(EXERCISE DATA)
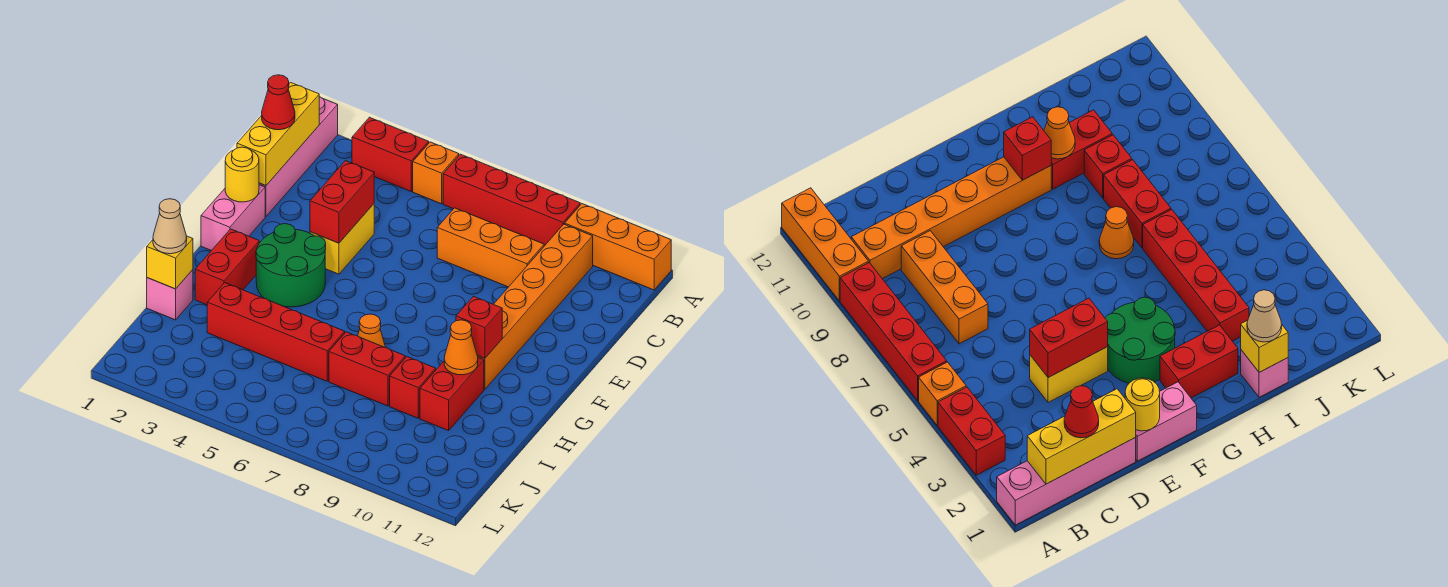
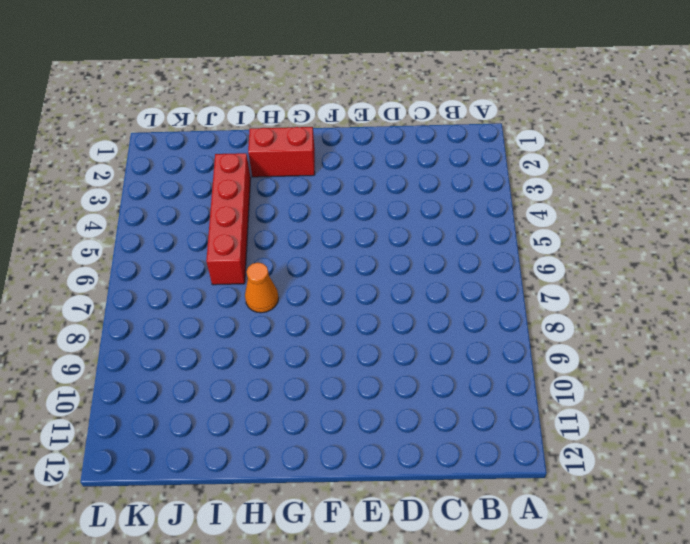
none -> pink brick A1:D1 level 1
none -> red brick A3:A4 level 1
none -> orange brick A5 level 1

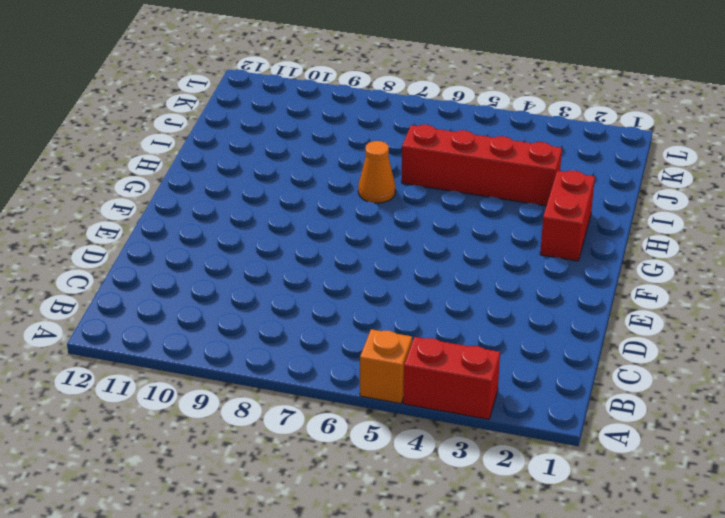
none -> pink brick A1:D1 level 1
none -> red brick A6:A9 level 1
none -> orange brick A10:A12 level 1

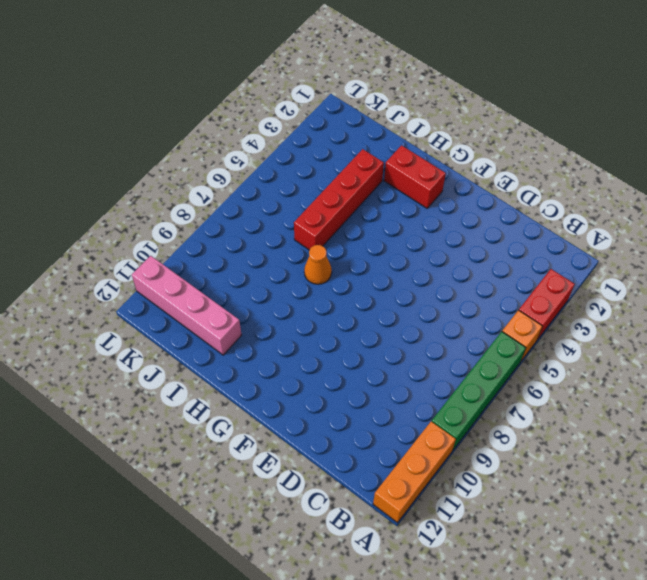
green brick A6:A9 level 1 -> red brick A6:A9 level 1
pink brick I11:L11 level 1 -> pink brick A1:D1 level 1
none -> orange brick B10:G10 level 1
none -> orange brick C7:C9 level 1
none -> yellow brick D4:E4 level 1

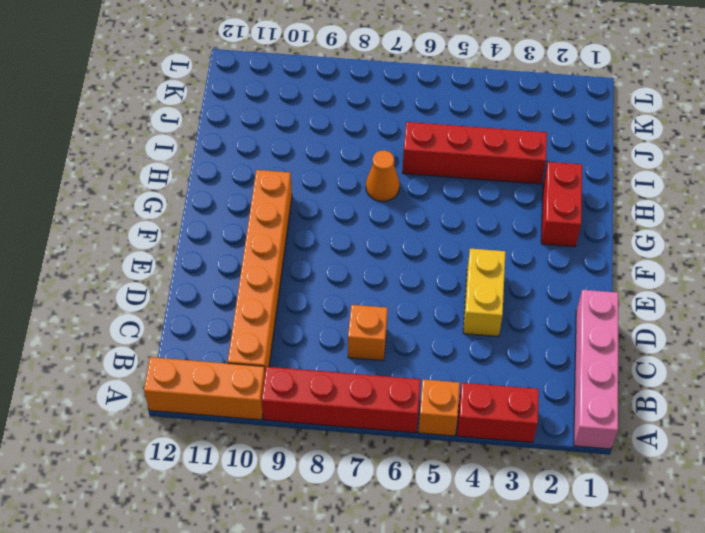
orange brick C7 level 1 -> orange brick C7:C9 level 1
none -> pink brick E1:F1 level 1
none -> green round brick F3:G4 level 1
none -> red brick H10:I10 level 1

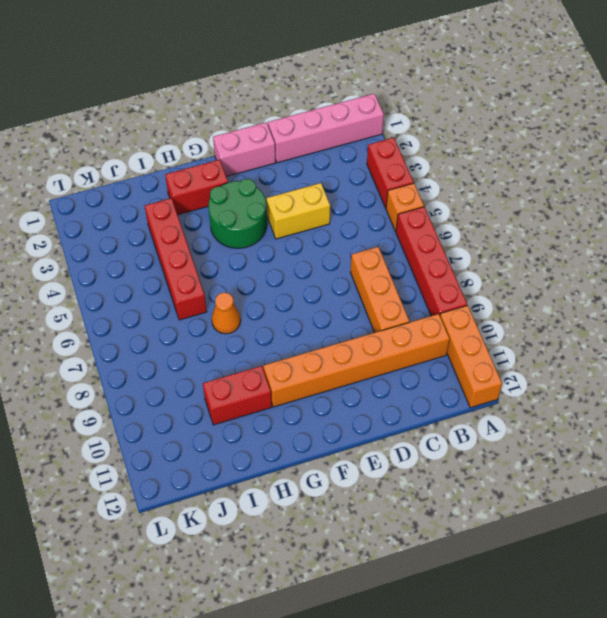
none -> pink brick I1 level 1
none -> red brick I7:I8 level 1
none -> red brick I9 level 1

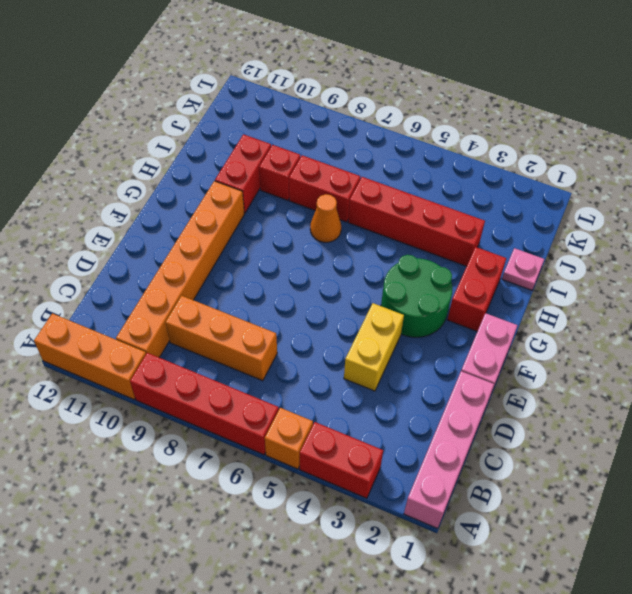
pink plate I1 level 1 -> pink brick I1 level 1
none -> yellow brick B1:D1 level 2
none -> red brick D4:E4 level 2
none -> yellow round brick E1 level 2

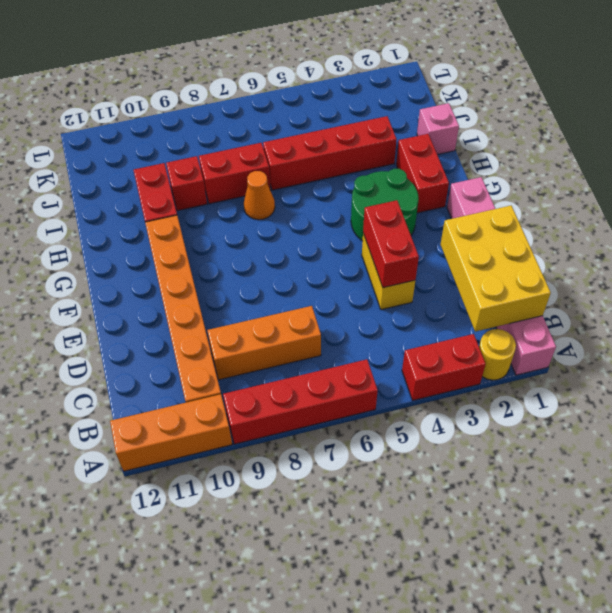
yellow round brick A2 level 1 -> yellow round brick E1 level 2
yellow brick B1:D2 level 2 -> yellow brick B1:D1 level 2
none -> orange brick A5 level 1
none -> red brick G10 level 2
none -> orange cone H10 level 2

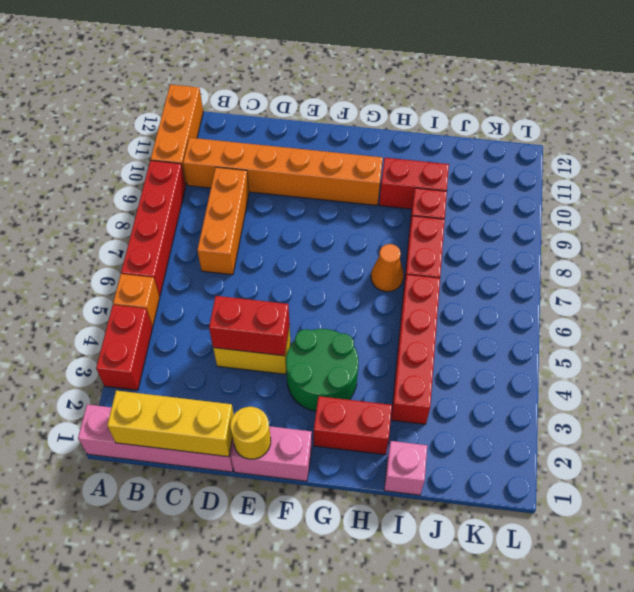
none -> red brick G10 level 2
none -> orange cone H10 level 2
none -> yellow brick I1 level 2

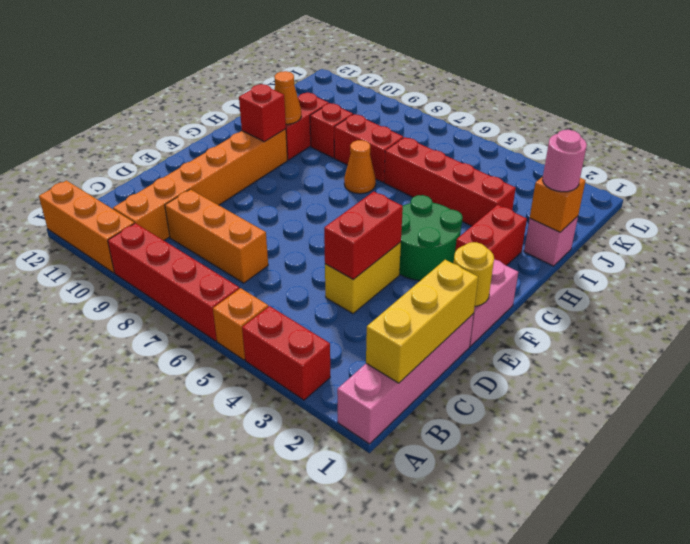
orange brick I1 level 2 -> yellow brick I1 level 2
pink round brick I1 level 3 -> tan cone I1 level 3
none -> red cone C1 level 3

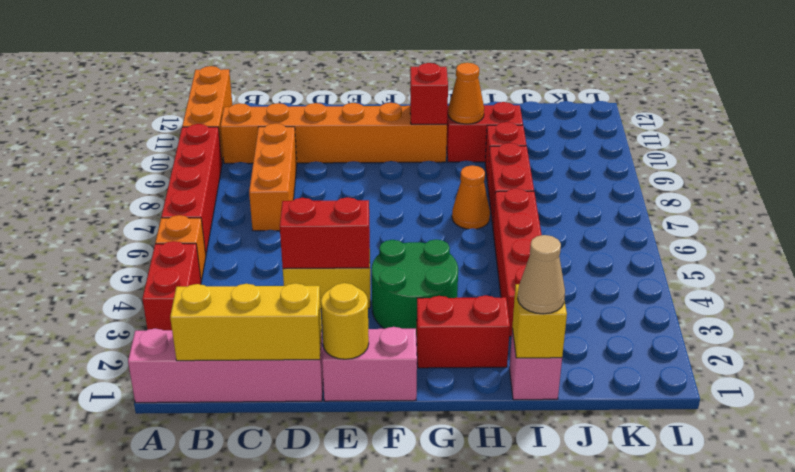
none -> red cone C1 level 3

(WORK TO BE COMPLETED) Nothing but the lines from the line containing "green brick A6:A9" through the last line of the material may be output, and they must be copied exactly, without pictures.

(SOLUTION TO THIS TASK)
green brick A6:A9 level 1 -> red brick A6:A9 level 1
pink brick I11:L11 level 1 -> pink brick A1:D1 level 1
none -> orange brick B10:G10 level 1
none -> orange brick C7:C9 level 1
none -> yellow brick D4:E4 level 1

orange brick C7 level 1 -> orange brick C7:C9 level 1
none -> pink brick E1:F1 level 1
none -> green round brick F3:G4 level 1
none -> red brick H10:I10 level 1

none -> pink brick I1 level 1
none -> red brick I7:I8 level 1
none -> red brick I9 level 1

pink plate I1 level 1 -> pink brick I1 level 1
none -> yellow brick B1:D1 level 2
none -> red brick D4:E4 level 2
none -> yellow round brick E1 level 2

yellow round brick A2 level 1 -> yellow round brick E1 level 2
yellow brick B1:D2 level 2 -> yellow brick B1:D1 level 2
none -> orange brick A5 level 1
none -> red brick G10 level 2
none -> orange cone H10 level 2

none -> red brick G10 level 2
none -> orange cone H10 level 2
none -> yellow brick I1 level 2

orange brick I1 level 2 -> yellow brick I1 level 2
pink round brick I1 level 3 -> tan cone I1 level 3
none -> red cone C1 level 3

none -> red cone C1 level 3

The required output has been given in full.